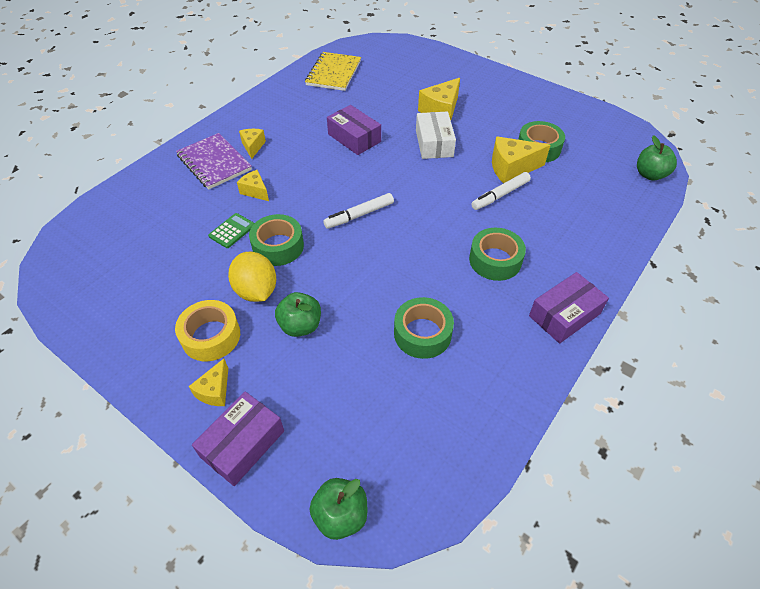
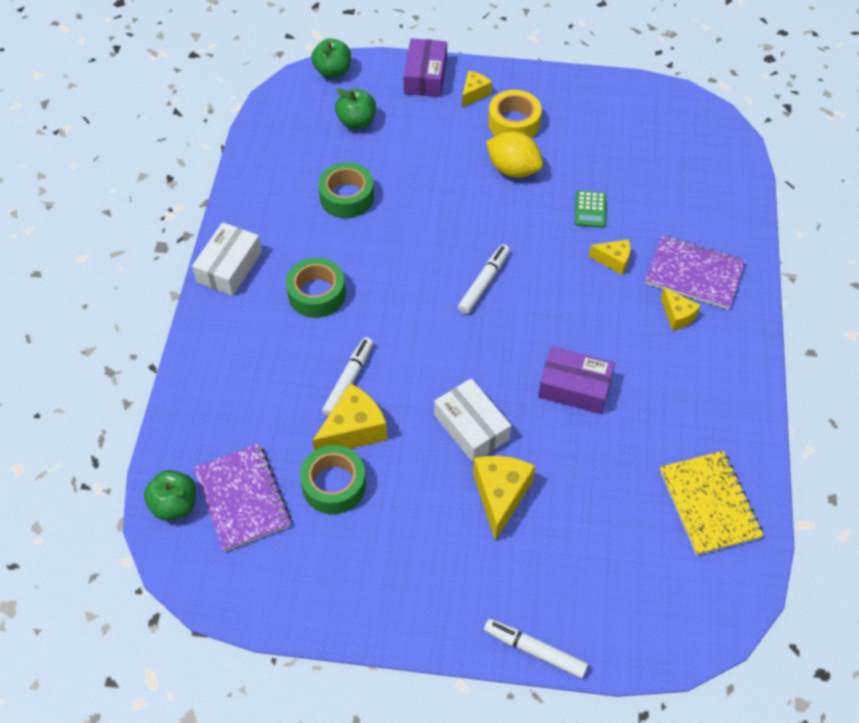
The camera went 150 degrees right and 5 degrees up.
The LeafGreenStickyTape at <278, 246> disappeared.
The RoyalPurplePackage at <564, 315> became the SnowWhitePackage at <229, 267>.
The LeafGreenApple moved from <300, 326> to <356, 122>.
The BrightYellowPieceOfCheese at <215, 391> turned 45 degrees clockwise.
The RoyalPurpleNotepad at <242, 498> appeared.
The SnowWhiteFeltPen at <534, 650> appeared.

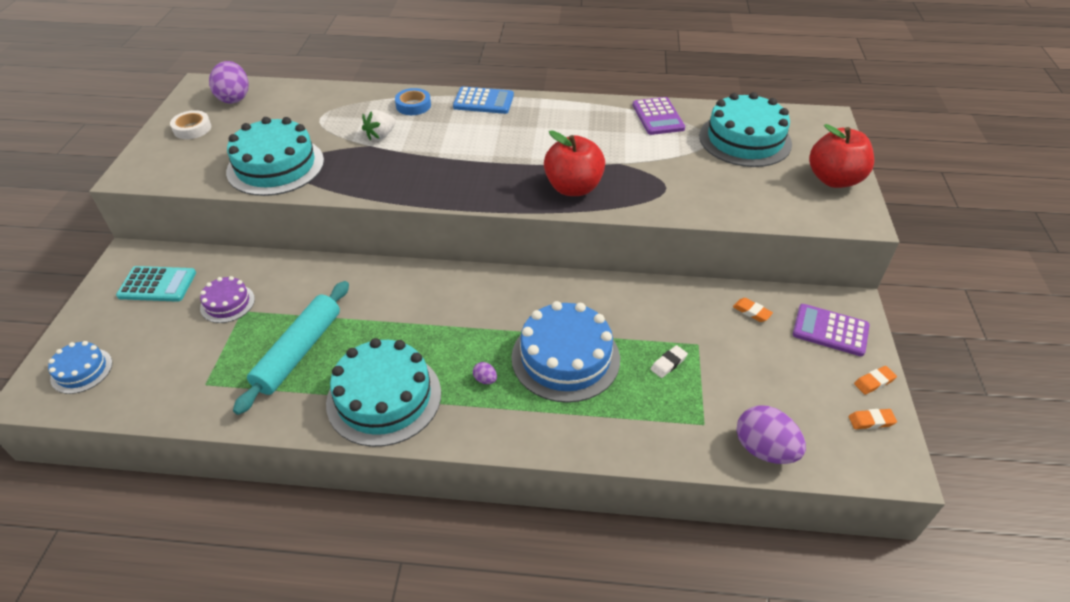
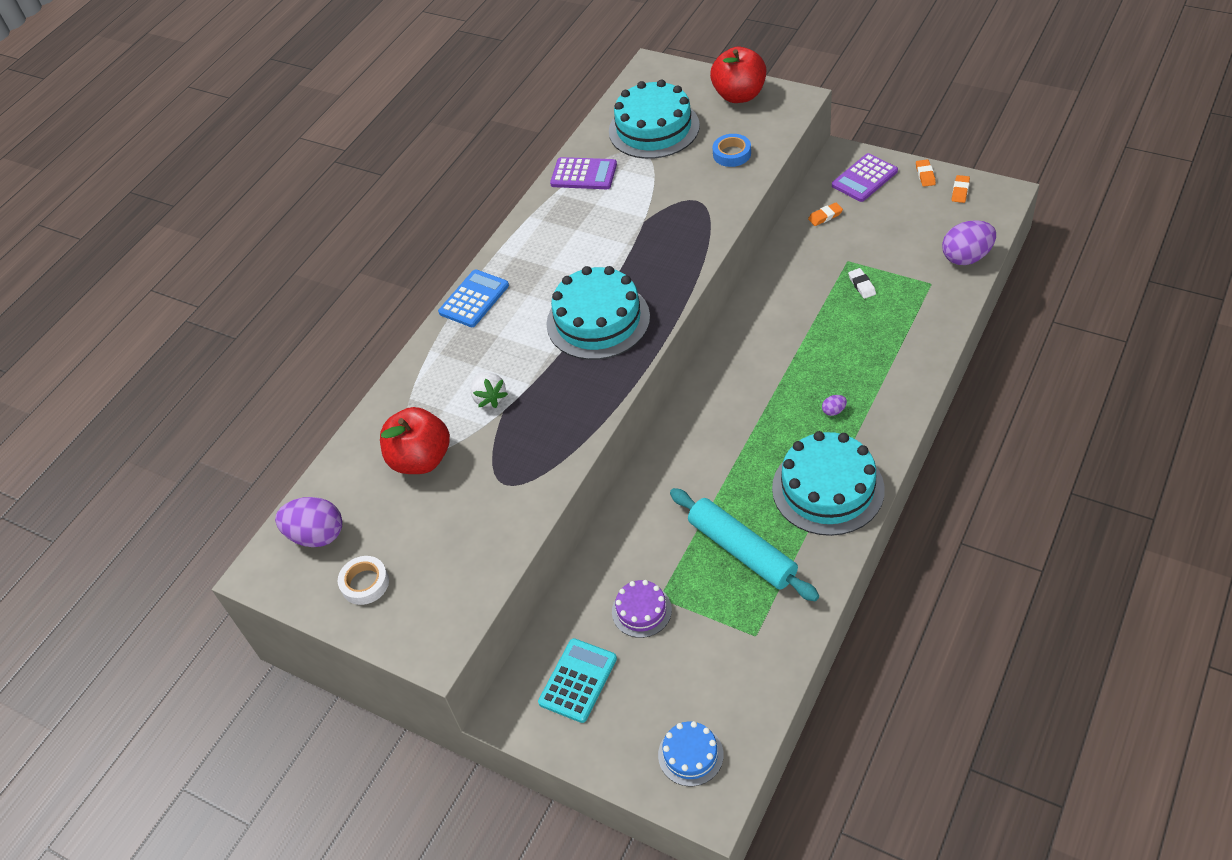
The camera went 60 degrees left and 5 degrees up.
The RoyalBlueStickyTape moved from <413, 105> to <732, 154>.
The TealCake moved from <275, 166> to <598, 320>.
The RedApple moved from <573, 188> to <421, 459>.
The RoyalBlueCake at <565, 358> disappeared.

════════════════

> _Task goal_
Repeat each record verbatim, pictures excluded.

> _Task output_
The camera went 150 degrees right and 5 degrees up.
The LeafGreenStickyTape at <278, 246> disappeared.
The RoyalPurplePackage at <564, 315> became the SnowWhitePackage at <229, 267>.
The LeafGreenApple moved from <300, 326> to <356, 122>.
The BrightYellowPieceOfCheese at <215, 391> turned 45 degrees clockwise.
The RoyalPurpleNotepad at <242, 498> appeared.
The SnowWhiteFeltPen at <534, 650> appeared.

The camera went 60 degrees left and 5 degrees up.
The RoyalBlueStickyTape moved from <413, 105> to <732, 154>.
The TealCake moved from <275, 166> to <598, 320>.
The RedApple moved from <573, 188> to <421, 459>.
The RoyalBlueCake at <565, 358> disappeared.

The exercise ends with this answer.